__Your objective__. Give the number of lines in these entries that contain the string "torus", with no further comment.

__Exercise material__.
++++
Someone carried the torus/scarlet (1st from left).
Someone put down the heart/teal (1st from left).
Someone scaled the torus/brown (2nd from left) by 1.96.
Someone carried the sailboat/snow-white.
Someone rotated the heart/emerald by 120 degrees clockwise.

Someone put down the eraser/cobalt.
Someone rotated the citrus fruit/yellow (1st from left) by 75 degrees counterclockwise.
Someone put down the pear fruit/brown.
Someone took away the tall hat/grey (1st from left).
++++
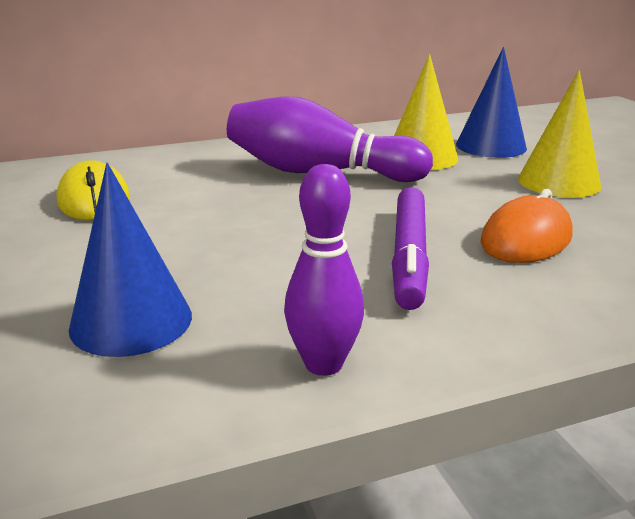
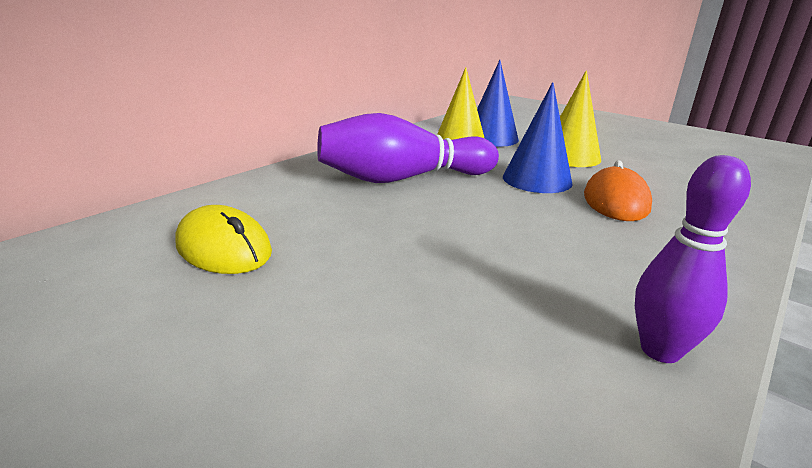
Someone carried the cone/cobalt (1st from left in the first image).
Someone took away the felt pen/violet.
++++
__Solution__. 2